# [Task details]
List all lines of the data that include the string "MCLR".

# [Data supplied]
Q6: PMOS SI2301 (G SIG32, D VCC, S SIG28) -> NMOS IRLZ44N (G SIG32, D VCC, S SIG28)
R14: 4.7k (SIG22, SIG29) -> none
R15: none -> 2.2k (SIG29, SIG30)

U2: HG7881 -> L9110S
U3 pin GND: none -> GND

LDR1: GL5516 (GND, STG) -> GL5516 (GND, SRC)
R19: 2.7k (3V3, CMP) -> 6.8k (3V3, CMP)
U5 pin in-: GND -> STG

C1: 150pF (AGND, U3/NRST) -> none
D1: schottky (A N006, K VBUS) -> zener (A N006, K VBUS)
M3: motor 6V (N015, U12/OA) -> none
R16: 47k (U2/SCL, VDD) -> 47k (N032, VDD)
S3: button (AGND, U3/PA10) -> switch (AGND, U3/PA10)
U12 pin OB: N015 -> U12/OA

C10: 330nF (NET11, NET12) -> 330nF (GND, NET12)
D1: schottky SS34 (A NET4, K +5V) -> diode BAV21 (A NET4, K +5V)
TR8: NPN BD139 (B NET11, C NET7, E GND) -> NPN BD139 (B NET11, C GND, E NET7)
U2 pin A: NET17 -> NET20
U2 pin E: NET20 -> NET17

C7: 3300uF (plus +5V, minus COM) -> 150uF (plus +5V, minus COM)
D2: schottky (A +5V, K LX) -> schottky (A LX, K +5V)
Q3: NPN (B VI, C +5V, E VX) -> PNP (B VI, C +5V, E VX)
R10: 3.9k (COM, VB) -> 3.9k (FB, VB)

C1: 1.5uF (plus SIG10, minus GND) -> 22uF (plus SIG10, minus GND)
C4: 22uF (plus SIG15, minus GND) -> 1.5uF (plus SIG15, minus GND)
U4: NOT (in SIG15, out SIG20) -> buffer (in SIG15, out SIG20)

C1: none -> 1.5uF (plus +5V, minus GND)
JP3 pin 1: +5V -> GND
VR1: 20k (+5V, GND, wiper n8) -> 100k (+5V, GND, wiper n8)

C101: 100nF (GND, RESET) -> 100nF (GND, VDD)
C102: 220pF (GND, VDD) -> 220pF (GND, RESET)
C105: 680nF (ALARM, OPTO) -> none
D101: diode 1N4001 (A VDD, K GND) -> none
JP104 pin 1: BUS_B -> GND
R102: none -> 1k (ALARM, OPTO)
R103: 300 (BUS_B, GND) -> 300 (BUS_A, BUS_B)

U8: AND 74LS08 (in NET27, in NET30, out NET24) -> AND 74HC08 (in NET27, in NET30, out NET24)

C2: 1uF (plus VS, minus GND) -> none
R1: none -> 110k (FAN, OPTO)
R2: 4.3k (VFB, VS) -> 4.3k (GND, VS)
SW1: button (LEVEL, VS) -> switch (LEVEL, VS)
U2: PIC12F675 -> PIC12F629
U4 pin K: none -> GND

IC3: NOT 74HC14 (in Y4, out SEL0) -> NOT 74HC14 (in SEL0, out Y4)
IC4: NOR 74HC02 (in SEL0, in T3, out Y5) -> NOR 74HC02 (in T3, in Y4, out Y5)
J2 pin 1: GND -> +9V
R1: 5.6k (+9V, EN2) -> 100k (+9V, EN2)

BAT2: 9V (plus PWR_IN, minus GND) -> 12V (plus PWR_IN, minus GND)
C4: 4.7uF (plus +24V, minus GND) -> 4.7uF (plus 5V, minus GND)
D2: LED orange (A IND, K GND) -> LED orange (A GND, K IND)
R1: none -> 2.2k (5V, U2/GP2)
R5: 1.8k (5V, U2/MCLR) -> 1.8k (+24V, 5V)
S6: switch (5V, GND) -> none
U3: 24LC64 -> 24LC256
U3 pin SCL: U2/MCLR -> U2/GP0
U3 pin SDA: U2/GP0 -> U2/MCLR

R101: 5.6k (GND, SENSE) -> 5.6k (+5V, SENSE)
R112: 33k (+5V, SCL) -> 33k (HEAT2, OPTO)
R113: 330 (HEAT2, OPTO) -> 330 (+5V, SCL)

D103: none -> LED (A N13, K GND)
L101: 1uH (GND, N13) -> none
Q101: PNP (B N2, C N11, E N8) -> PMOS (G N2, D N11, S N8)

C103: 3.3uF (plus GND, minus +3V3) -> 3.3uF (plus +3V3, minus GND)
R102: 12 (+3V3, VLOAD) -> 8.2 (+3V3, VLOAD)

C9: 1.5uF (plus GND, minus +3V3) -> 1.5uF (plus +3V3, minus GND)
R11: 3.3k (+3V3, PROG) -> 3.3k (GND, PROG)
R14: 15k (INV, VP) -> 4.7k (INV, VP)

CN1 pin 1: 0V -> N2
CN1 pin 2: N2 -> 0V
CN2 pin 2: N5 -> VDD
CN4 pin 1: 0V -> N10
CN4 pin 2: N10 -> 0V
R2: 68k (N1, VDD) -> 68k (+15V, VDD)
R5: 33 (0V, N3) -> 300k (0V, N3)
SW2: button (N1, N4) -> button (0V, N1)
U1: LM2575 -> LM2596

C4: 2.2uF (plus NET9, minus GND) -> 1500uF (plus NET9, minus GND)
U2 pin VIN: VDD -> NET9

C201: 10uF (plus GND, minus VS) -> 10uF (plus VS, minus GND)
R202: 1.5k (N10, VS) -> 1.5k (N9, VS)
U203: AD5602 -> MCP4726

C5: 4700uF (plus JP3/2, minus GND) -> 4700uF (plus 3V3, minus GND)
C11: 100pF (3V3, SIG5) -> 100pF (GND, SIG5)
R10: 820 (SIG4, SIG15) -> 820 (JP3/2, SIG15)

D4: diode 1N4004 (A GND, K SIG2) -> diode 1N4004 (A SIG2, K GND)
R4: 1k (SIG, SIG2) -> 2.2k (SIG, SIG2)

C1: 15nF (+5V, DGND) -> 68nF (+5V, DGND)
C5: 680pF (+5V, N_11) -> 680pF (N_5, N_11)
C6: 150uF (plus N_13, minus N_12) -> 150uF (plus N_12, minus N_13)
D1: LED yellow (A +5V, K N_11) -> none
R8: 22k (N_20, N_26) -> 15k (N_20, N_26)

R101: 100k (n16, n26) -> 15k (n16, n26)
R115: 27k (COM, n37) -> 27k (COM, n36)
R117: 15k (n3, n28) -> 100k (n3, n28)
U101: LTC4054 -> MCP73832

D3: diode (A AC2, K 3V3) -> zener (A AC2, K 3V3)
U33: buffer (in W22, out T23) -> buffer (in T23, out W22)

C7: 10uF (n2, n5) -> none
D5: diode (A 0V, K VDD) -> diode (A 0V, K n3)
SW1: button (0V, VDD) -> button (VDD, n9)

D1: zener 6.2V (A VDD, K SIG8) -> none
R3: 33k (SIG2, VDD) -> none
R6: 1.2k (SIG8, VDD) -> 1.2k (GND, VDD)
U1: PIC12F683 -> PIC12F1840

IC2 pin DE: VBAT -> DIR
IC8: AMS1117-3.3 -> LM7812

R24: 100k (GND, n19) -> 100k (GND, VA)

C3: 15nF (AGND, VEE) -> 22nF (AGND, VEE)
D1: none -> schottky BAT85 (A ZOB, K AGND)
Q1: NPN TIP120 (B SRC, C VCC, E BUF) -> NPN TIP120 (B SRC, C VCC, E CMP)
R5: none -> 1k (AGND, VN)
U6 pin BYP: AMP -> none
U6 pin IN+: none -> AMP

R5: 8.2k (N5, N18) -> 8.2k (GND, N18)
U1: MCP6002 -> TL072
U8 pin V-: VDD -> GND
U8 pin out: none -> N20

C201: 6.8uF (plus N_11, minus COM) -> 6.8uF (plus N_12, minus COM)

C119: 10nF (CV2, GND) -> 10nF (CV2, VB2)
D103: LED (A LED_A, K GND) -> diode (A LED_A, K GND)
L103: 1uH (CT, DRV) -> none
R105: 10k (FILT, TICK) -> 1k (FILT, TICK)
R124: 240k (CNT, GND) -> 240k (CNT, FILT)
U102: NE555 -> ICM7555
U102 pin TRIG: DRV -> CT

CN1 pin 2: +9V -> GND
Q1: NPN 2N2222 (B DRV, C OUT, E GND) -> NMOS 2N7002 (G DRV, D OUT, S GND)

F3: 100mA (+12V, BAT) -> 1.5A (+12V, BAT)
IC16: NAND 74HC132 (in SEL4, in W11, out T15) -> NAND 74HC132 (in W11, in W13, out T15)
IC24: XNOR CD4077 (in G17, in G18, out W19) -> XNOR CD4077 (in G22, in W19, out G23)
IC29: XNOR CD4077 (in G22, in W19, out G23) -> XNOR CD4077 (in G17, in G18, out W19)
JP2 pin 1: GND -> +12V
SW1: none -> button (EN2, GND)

# [Output below]
R5: 1.8k (5V, U2/MCLR) -> 1.8k (+24V, 5V)
U3 pin SCL: U2/MCLR -> U2/GP0
U3 pin SDA: U2/GP0 -> U2/MCLR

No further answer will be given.